▶ [INFORMATION GIVEN]
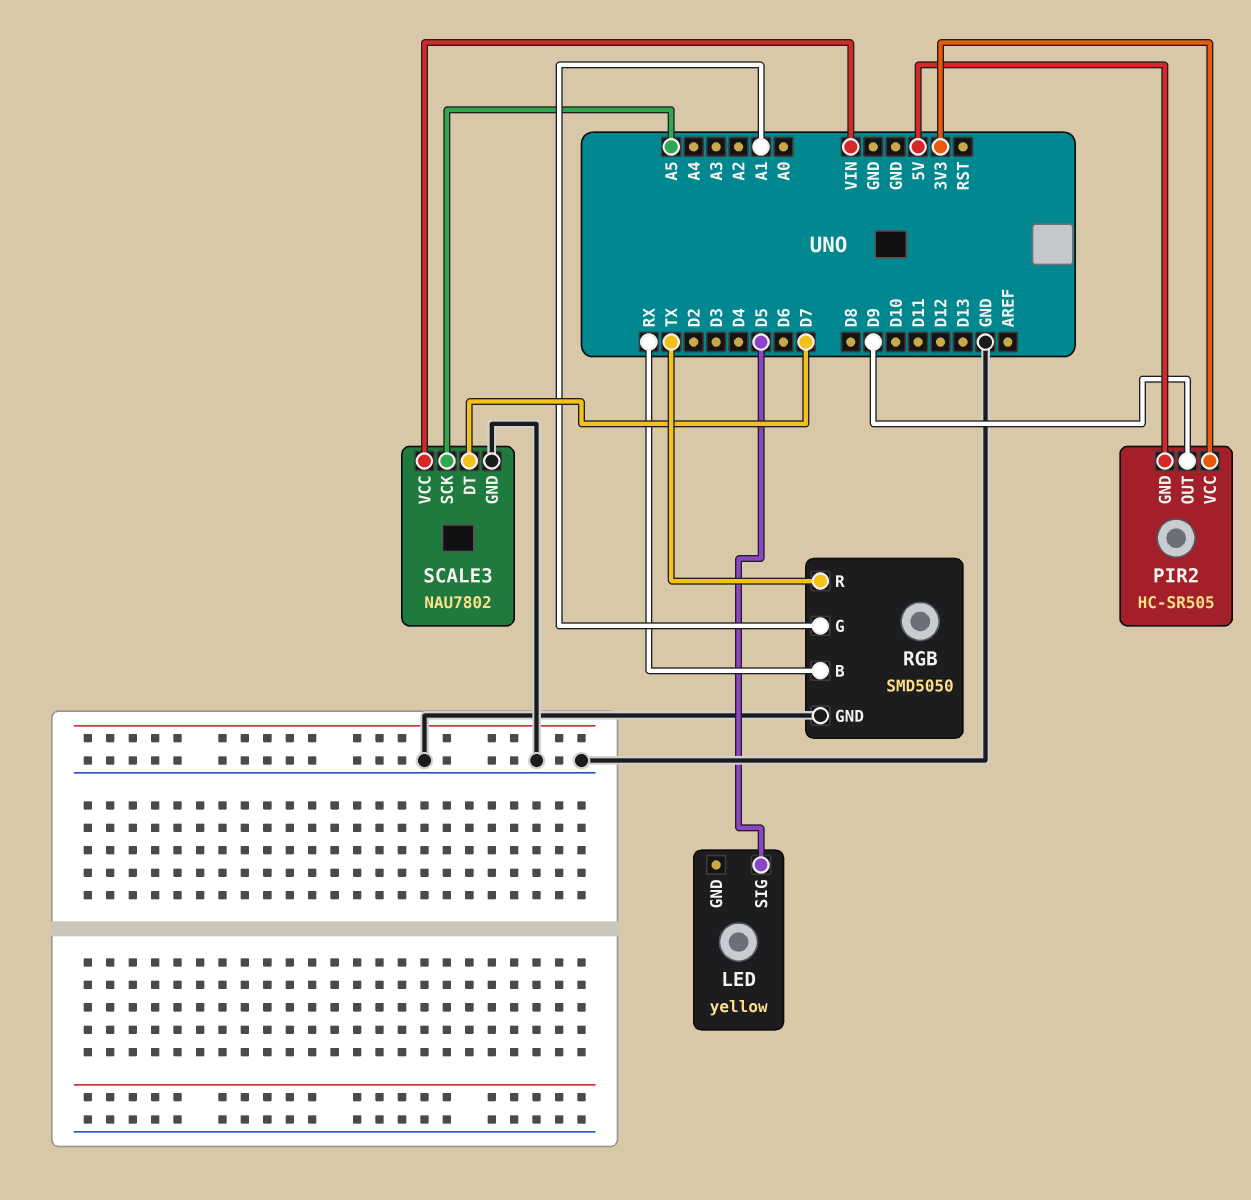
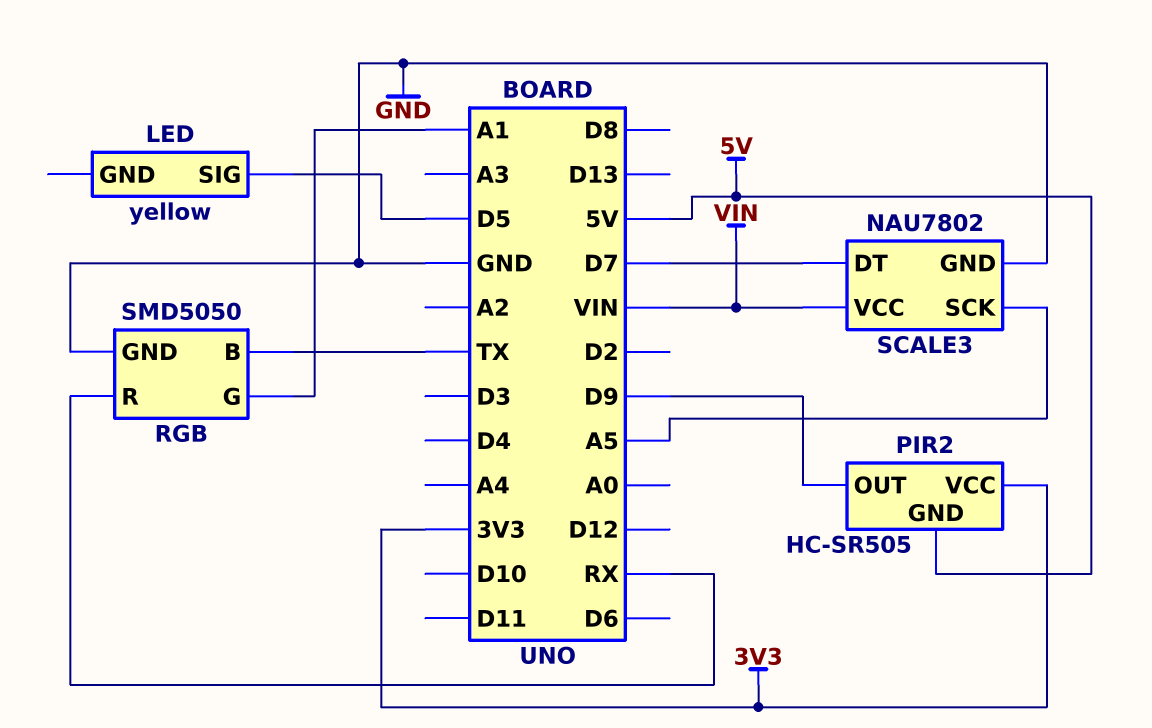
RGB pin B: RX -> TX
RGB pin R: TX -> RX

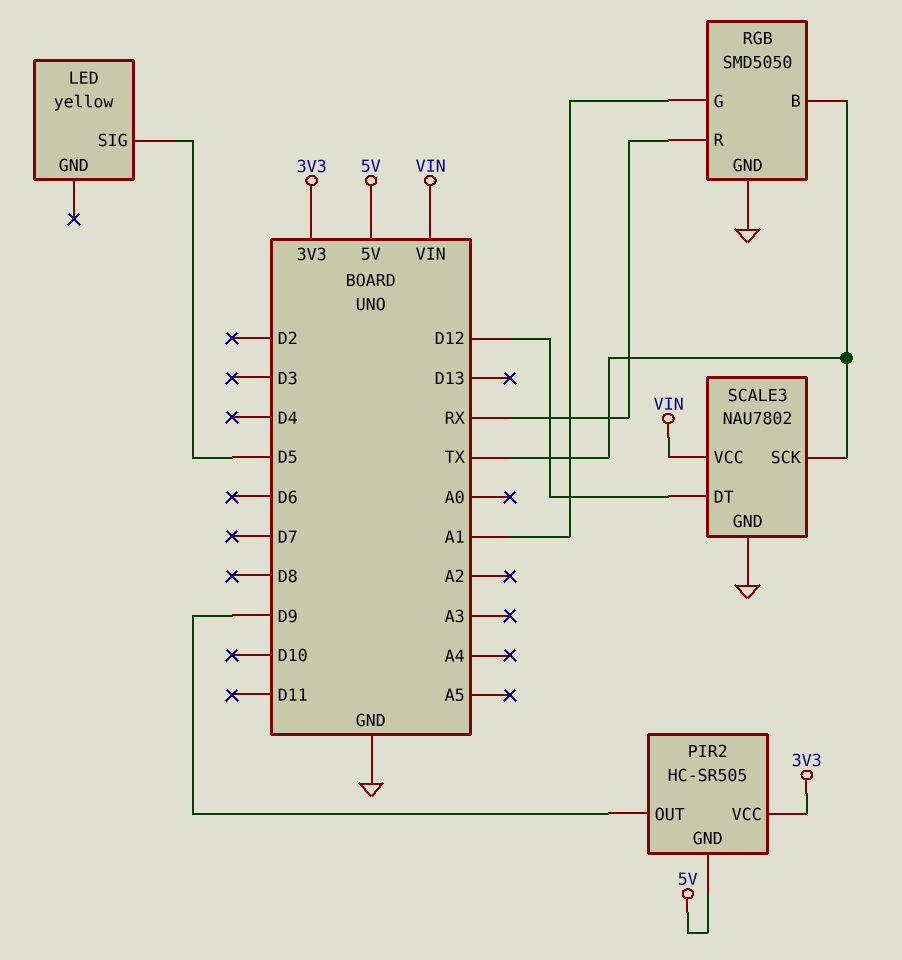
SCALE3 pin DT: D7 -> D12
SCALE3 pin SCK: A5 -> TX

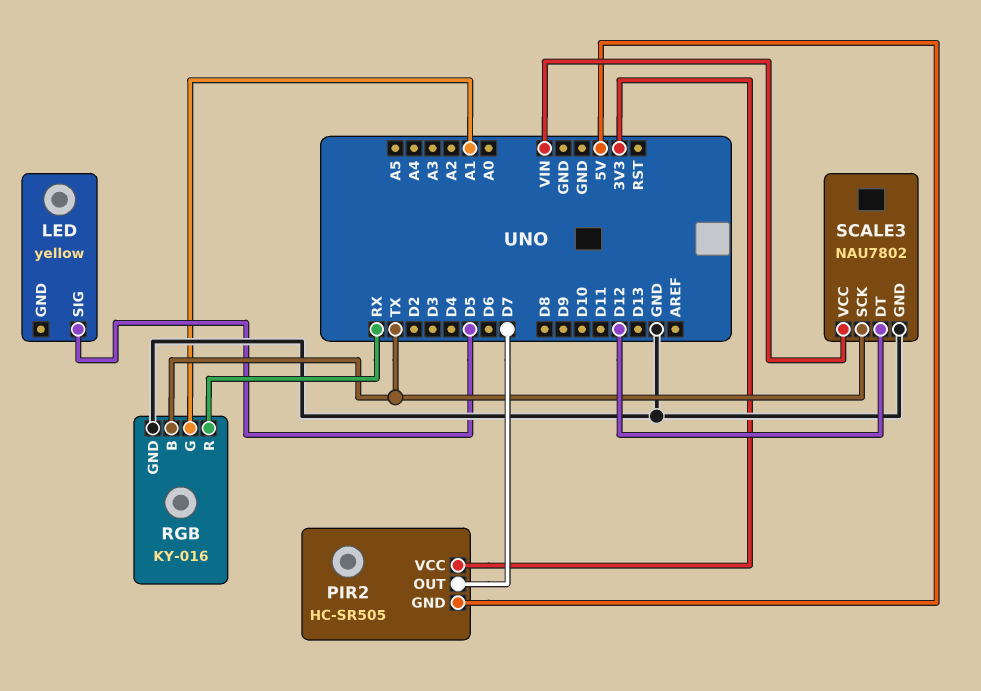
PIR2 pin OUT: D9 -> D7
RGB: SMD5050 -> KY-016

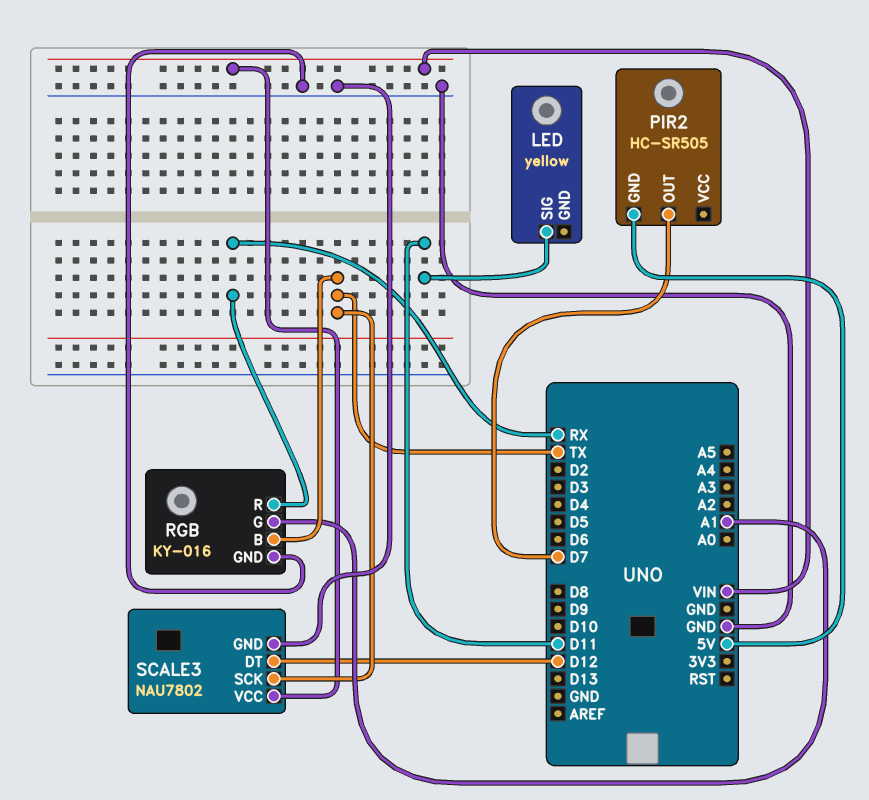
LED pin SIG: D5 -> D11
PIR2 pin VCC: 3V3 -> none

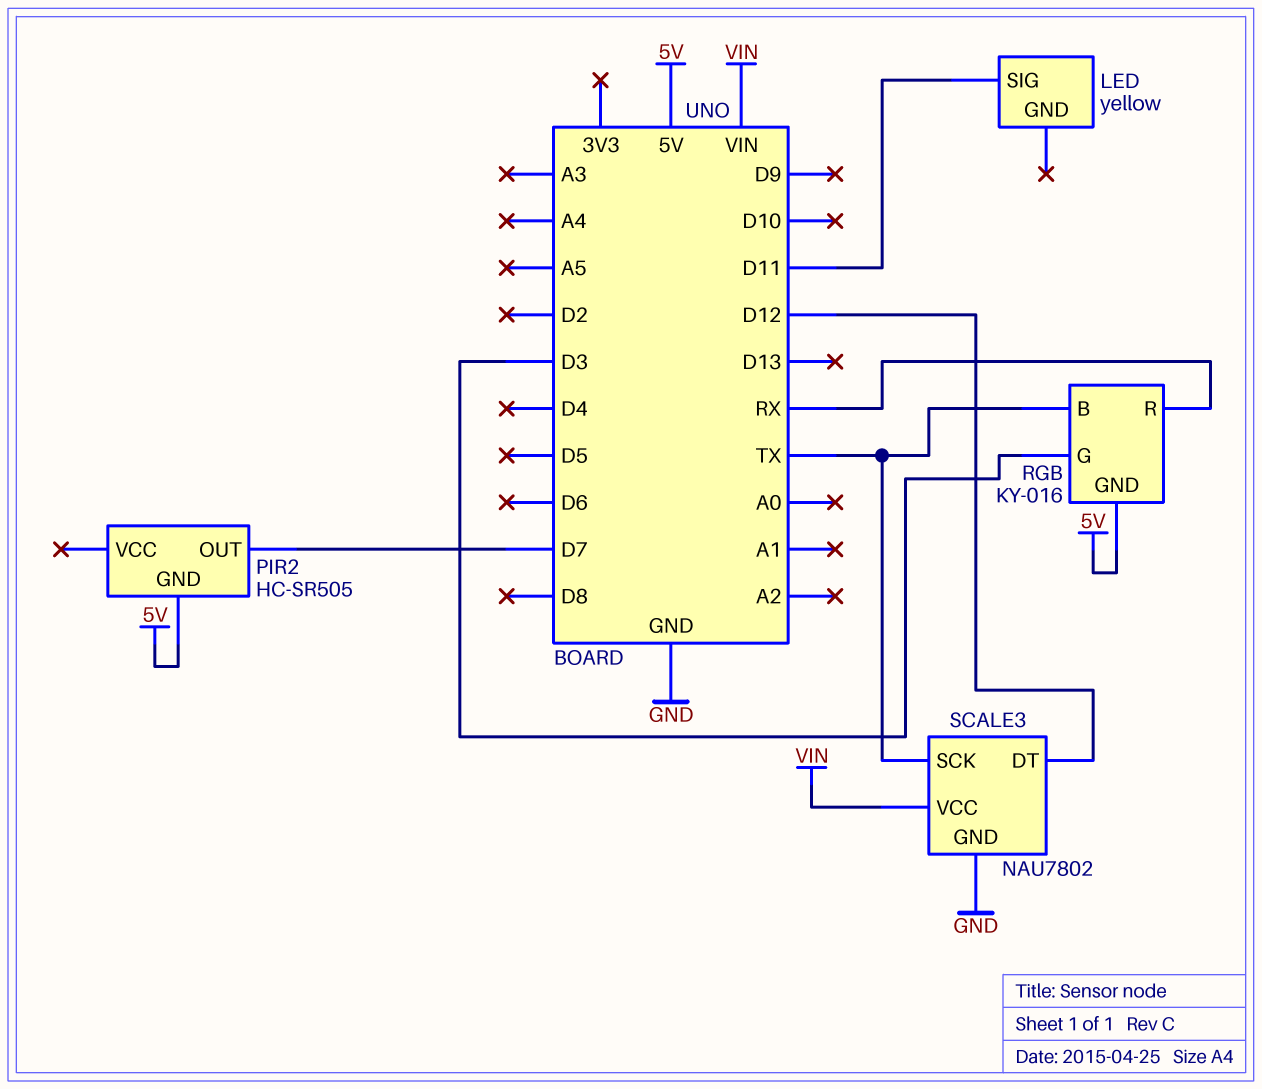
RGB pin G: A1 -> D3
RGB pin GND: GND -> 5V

▶ [TASK TO CARRY OUT]
The records, exactly as written but without images, should be returned.

▶ [SOLUTION TO THE EXERCISE]
RGB pin B: RX -> TX
RGB pin R: TX -> RX

SCALE3 pin DT: D7 -> D12
SCALE3 pin SCK: A5 -> TX

PIR2 pin OUT: D9 -> D7
RGB: SMD5050 -> KY-016

LED pin SIG: D5 -> D11
PIR2 pin VCC: 3V3 -> none

RGB pin G: A1 -> D3
RGB pin GND: GND -> 5V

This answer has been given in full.